## WHAT THE TASK REQUIRES
In the records that come next, find every line with "brown". Return those lines.

## Object change listings
*** Block opens ***
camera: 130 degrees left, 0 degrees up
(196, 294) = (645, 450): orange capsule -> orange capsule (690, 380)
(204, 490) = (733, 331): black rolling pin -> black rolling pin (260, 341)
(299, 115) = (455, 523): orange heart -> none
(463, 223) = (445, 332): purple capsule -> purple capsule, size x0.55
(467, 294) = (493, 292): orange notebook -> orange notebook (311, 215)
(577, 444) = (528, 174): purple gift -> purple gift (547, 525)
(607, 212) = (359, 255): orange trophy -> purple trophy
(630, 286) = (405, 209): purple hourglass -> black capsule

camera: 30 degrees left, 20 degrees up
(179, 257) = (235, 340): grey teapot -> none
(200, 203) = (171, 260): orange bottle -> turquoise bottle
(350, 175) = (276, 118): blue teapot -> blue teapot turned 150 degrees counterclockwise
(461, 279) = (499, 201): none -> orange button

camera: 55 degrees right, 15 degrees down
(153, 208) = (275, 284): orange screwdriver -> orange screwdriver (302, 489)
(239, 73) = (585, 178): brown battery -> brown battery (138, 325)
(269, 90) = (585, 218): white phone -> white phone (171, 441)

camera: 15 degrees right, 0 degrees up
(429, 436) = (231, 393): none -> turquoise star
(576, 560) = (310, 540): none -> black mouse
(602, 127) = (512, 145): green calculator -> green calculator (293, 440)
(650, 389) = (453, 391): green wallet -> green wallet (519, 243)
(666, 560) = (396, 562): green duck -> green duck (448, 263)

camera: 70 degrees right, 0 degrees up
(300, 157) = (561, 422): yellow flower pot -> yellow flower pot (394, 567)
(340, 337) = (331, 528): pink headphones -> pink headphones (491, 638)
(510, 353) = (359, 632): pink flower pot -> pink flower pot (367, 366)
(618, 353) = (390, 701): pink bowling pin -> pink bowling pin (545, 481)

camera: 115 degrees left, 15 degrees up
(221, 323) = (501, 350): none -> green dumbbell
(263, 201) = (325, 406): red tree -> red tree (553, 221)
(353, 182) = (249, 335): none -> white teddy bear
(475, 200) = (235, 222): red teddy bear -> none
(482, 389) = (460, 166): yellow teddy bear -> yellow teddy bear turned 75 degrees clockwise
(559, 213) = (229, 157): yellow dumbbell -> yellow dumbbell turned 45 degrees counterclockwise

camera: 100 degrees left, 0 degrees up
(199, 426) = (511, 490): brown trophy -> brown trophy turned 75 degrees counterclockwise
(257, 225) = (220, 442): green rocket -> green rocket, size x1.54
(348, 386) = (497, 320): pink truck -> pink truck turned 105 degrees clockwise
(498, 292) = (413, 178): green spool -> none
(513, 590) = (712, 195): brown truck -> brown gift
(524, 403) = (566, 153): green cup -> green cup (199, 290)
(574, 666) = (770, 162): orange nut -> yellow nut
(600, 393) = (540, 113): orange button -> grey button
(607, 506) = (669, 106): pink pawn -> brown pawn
*** Block closes ***
## RESULT OF THE TASK
(239, 73) = (585, 178): brown battery -> brown battery (138, 325)
(199, 426) = (511, 490): brown trophy -> brown trophy turned 75 degrees counterclockwise
(513, 590) = (712, 195): brown truck -> brown gift
(607, 506) = (669, 106): pink pawn -> brown pawn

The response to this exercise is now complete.